• **Task details**: Beginning with the line that contains "C1: 33uF (GND, VBAT) -> 2.2uF (GND, VBAT)" in the material below, print each line exactly until the line that contains "J4 pin 2: CNT2 -> RAMP2" has been printed, then stop.

(Extracted data begins)

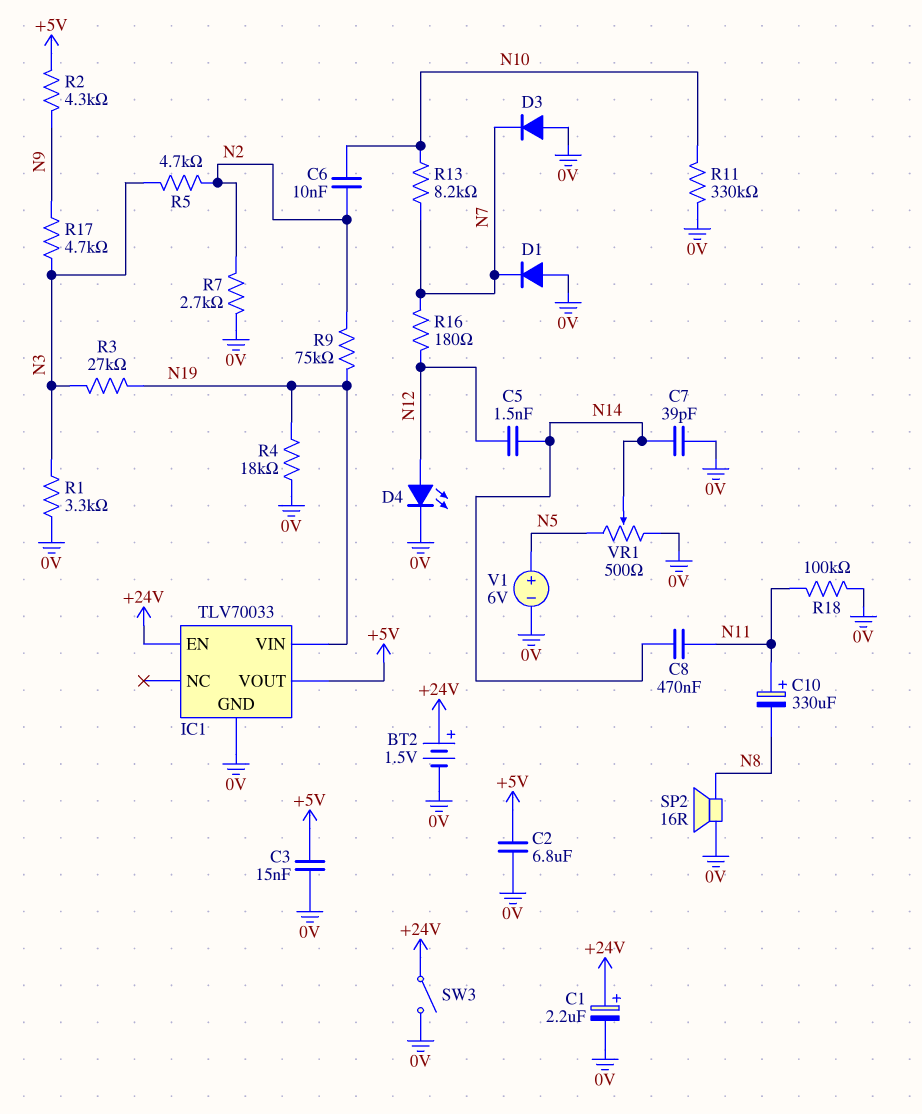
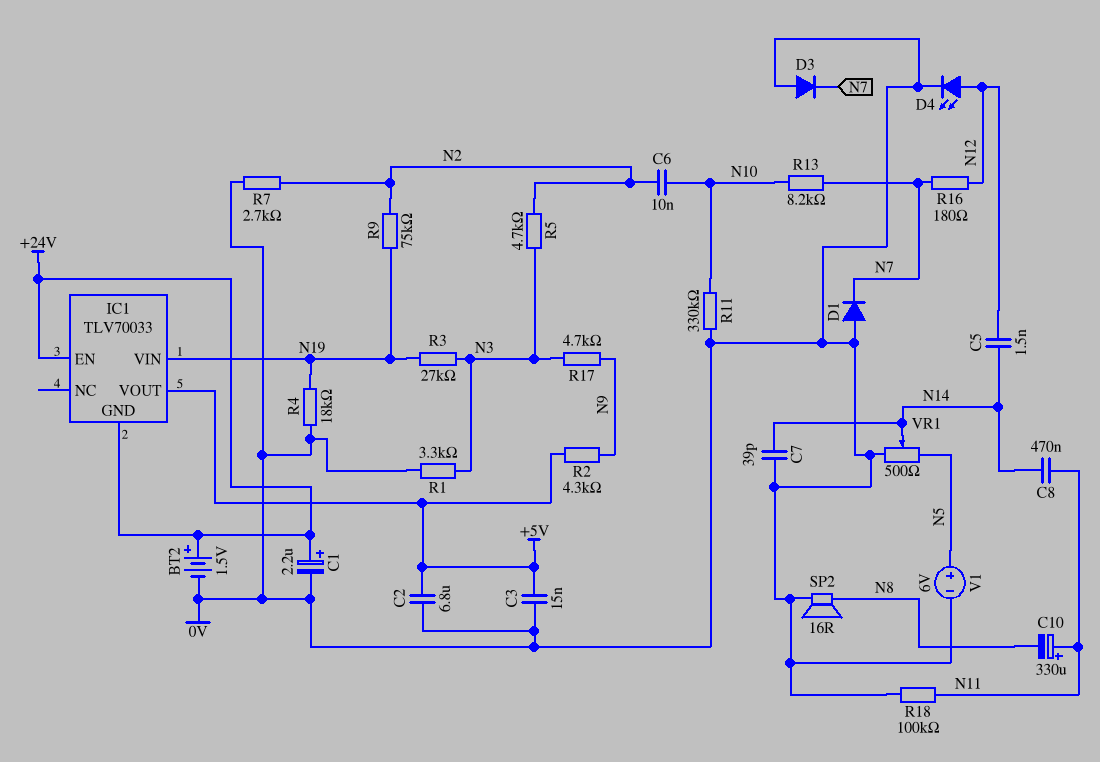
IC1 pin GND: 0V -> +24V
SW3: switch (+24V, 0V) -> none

(Extracted data ends)
(Extracted data begins)

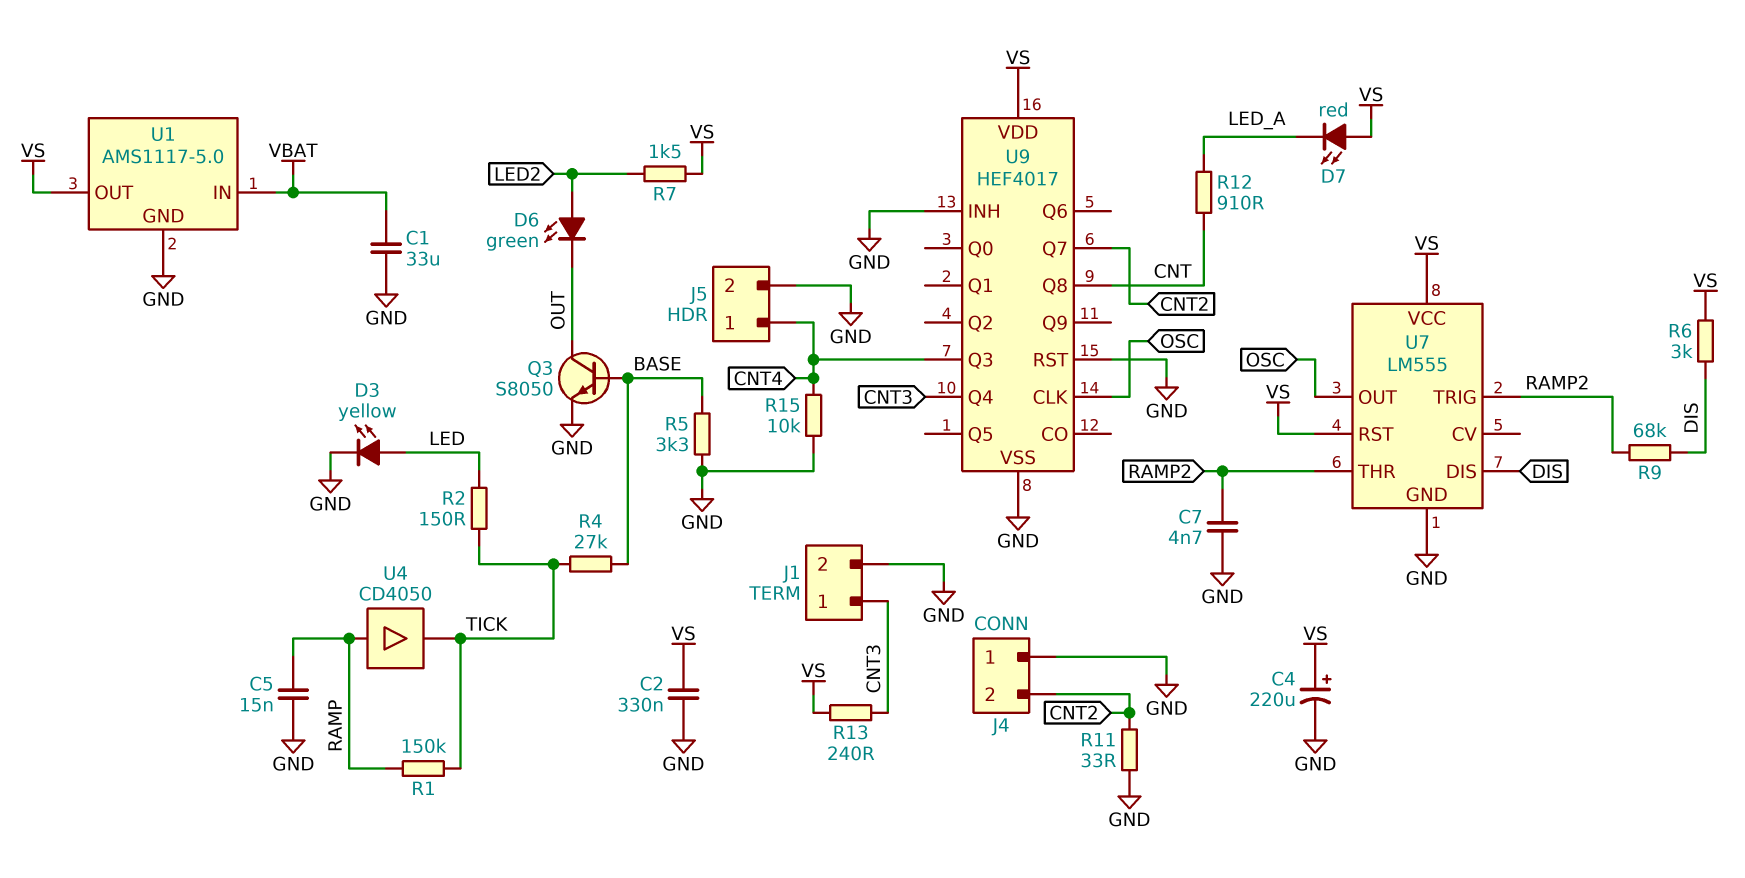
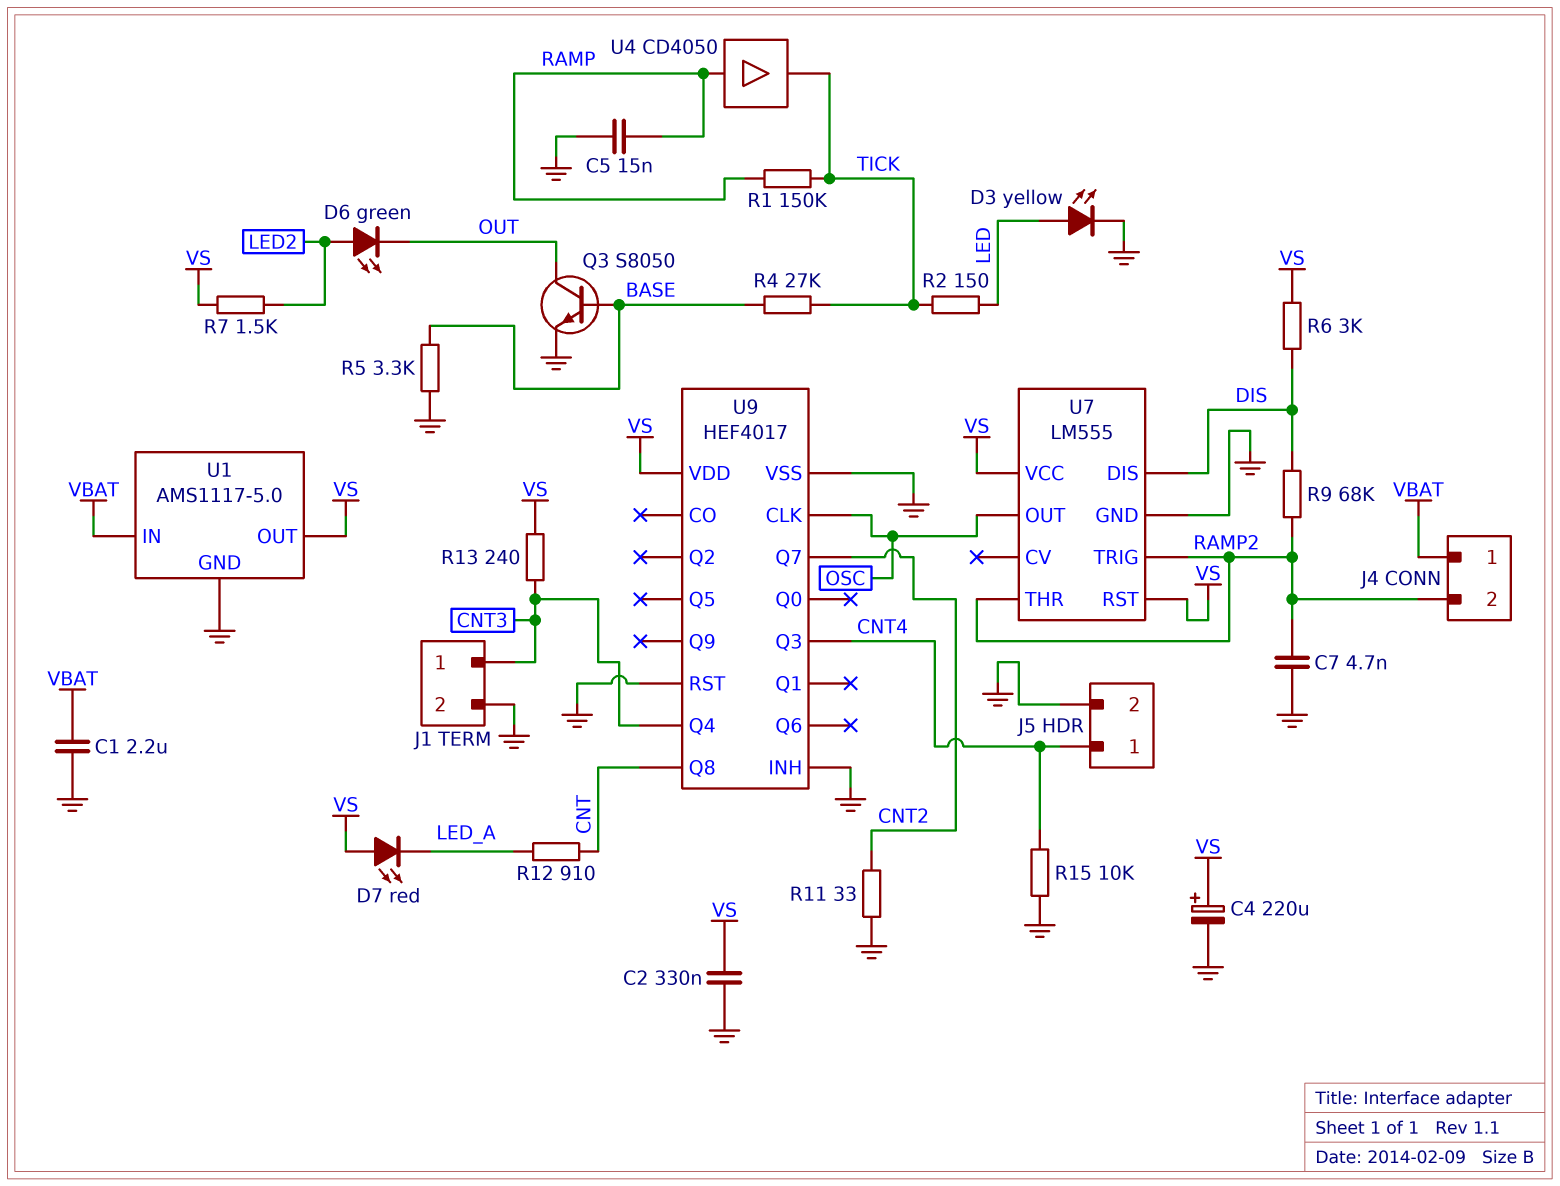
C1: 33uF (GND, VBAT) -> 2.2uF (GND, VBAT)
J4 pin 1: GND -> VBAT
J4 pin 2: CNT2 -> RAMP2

(Extracted data ends)

• **Result of this task**:
C1: 33uF (GND, VBAT) -> 2.2uF (GND, VBAT)
J4 pin 1: GND -> VBAT
J4 pin 2: CNT2 -> RAMP2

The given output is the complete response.